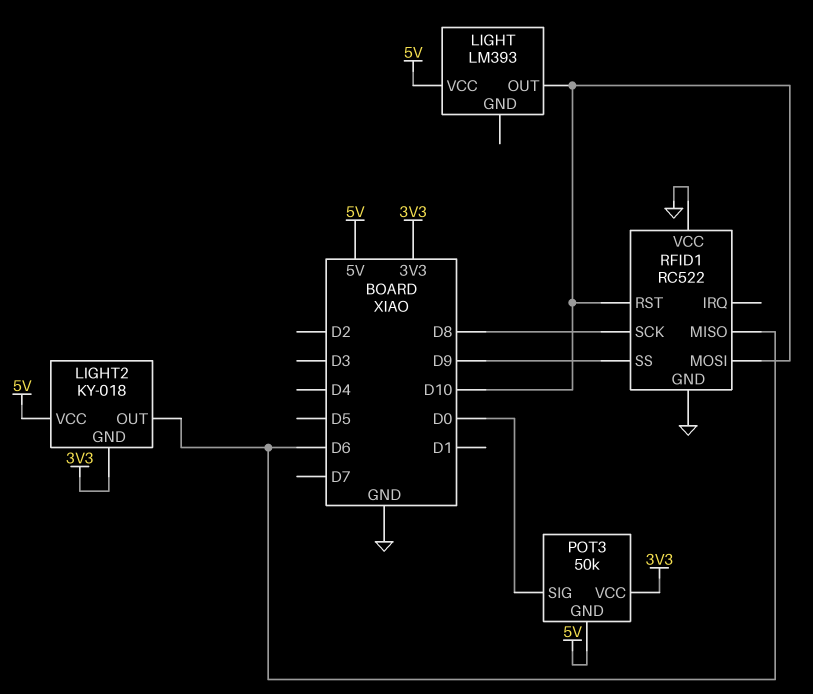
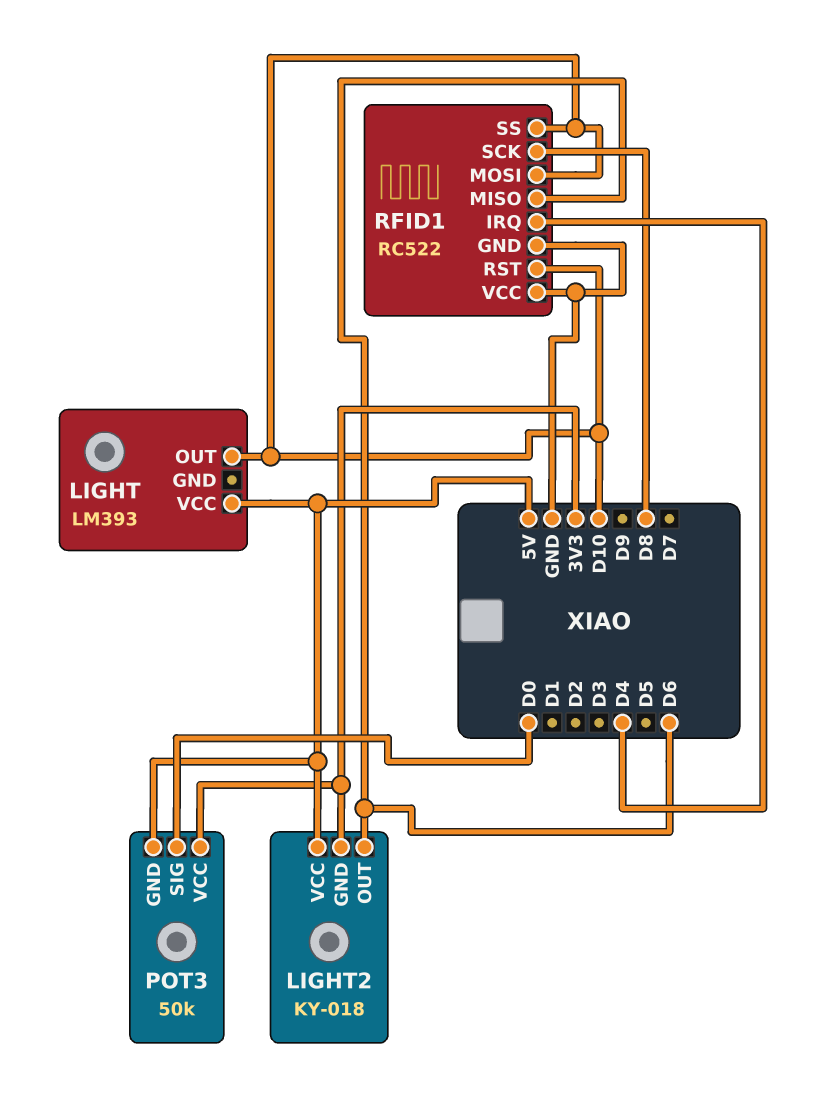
RFID1 pin IRQ: none -> D4
RFID1 pin SS: D9 -> D10

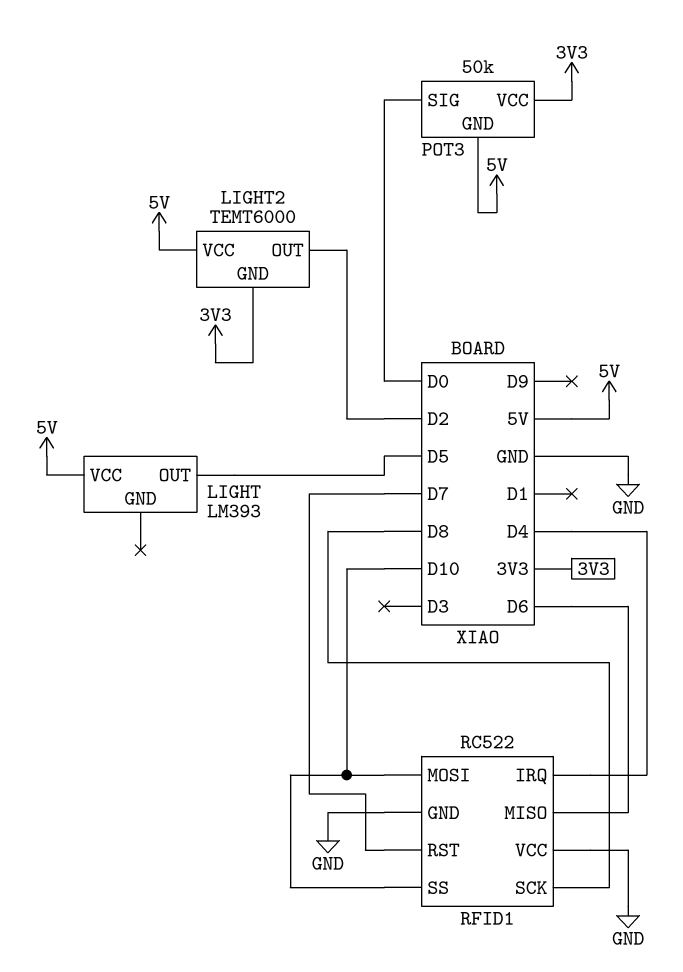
LIGHT pin OUT: D10 -> D5
LIGHT2: KY-018 -> TEMT6000
LIGHT2 pin OUT: D6 -> D2
RFID1 pin RST: D10 -> D7

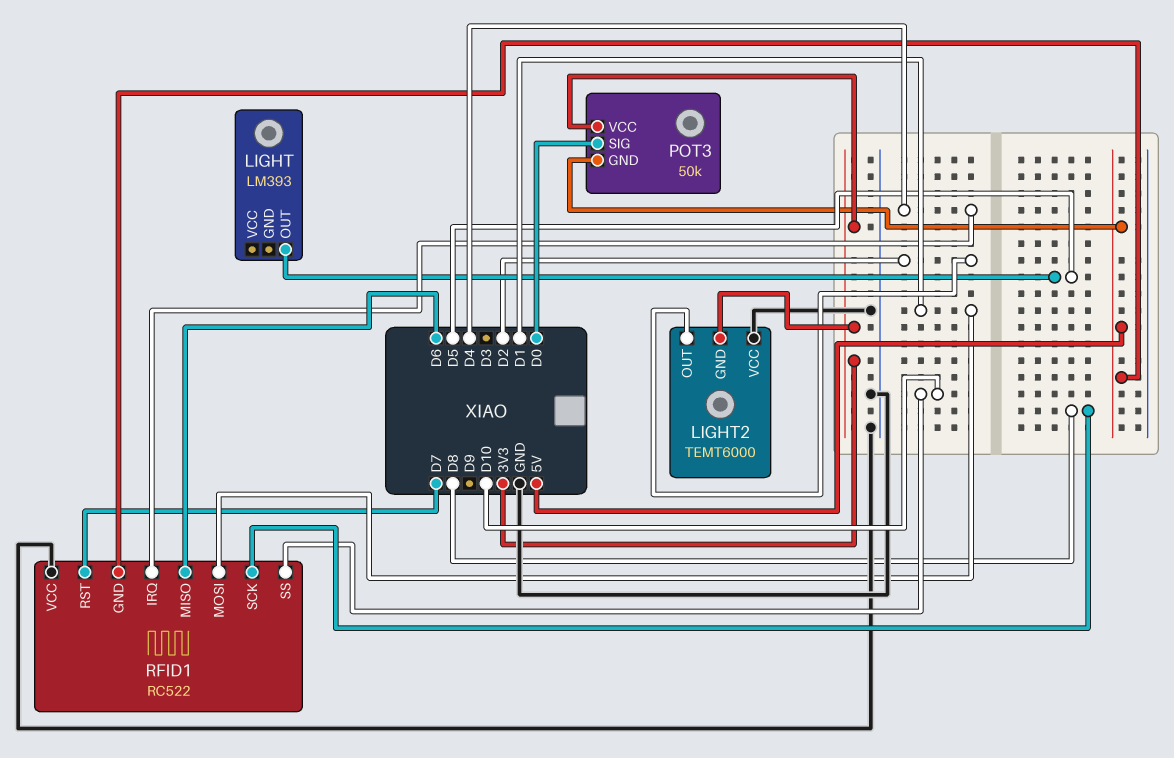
LIGHT pin VCC: 5V -> none
LIGHT2 pin VCC: 5V -> GND
RFID1 pin GND: GND -> 5V
RFID1 pin MOSI: D10 -> D1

__________________________________________________

> **Description of the task**
With the pictures set aside, repeat every entry above exactly.

> **Expected output**
RFID1 pin IRQ: none -> D4
RFID1 pin SS: D9 -> D10

LIGHT pin OUT: D10 -> D5
LIGHT2: KY-018 -> TEMT6000
LIGHT2 pin OUT: D6 -> D2
RFID1 pin RST: D10 -> D7

LIGHT pin VCC: 5V -> none
LIGHT2 pin VCC: 5V -> GND
RFID1 pin GND: GND -> 5V
RFID1 pin MOSI: D10 -> D1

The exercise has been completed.